__Directions for this task__
Throughout the records below, find each line holding "minus" and copy it.

Content revision data
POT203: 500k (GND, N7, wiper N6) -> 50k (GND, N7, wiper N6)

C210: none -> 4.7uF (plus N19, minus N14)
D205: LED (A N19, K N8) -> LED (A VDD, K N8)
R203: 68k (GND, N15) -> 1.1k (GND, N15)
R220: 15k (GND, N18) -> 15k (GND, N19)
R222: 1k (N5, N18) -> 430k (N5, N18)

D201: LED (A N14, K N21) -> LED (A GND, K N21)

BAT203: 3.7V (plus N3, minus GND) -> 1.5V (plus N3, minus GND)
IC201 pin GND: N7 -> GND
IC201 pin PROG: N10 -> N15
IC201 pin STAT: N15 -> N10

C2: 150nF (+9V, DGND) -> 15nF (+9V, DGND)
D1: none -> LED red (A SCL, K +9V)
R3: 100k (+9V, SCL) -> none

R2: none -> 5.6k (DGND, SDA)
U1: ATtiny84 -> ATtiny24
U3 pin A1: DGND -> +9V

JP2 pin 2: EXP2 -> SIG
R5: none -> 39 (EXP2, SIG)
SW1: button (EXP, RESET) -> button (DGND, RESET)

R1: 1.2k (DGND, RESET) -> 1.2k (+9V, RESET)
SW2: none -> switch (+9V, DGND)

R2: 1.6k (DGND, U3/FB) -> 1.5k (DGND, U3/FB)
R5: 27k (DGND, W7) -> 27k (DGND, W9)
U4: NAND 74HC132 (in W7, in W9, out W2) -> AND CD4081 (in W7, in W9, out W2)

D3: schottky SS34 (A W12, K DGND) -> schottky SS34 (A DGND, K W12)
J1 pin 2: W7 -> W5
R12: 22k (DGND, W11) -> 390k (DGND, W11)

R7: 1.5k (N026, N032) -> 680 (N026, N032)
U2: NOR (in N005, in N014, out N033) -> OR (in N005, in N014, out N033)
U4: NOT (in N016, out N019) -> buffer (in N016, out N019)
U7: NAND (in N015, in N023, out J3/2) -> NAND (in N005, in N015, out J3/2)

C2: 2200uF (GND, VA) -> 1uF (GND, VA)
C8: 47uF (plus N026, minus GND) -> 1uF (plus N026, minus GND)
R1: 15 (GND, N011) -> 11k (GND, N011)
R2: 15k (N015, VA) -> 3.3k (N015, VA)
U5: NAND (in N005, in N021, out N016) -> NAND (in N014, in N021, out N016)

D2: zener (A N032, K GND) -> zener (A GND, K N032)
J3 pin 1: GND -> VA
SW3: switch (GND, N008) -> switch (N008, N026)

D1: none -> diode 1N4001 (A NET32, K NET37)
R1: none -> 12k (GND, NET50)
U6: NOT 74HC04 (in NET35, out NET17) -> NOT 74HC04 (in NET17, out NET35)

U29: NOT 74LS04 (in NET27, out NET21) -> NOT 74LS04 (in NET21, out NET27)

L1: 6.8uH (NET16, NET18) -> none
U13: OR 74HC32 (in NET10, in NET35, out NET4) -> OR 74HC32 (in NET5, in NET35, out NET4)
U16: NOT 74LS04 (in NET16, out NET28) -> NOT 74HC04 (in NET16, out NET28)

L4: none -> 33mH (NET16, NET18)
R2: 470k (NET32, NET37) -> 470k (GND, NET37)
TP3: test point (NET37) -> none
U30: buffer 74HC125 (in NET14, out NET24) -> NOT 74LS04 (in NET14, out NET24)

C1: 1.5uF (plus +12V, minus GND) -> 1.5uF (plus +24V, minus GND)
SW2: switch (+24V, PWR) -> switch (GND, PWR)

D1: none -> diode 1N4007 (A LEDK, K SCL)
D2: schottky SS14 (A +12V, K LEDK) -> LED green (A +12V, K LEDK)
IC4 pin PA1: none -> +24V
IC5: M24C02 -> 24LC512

__Solution below__
C210: none -> 4.7uF (plus N19, minus N14)
BAT203: 3.7V (plus N3, minus GND) -> 1.5V (plus N3, minus GND)
C8: 47uF (plus N026, minus GND) -> 1uF (plus N026, minus GND)
C1: 1.5uF (plus +12V, minus GND) -> 1.5uF (plus +24V, minus GND)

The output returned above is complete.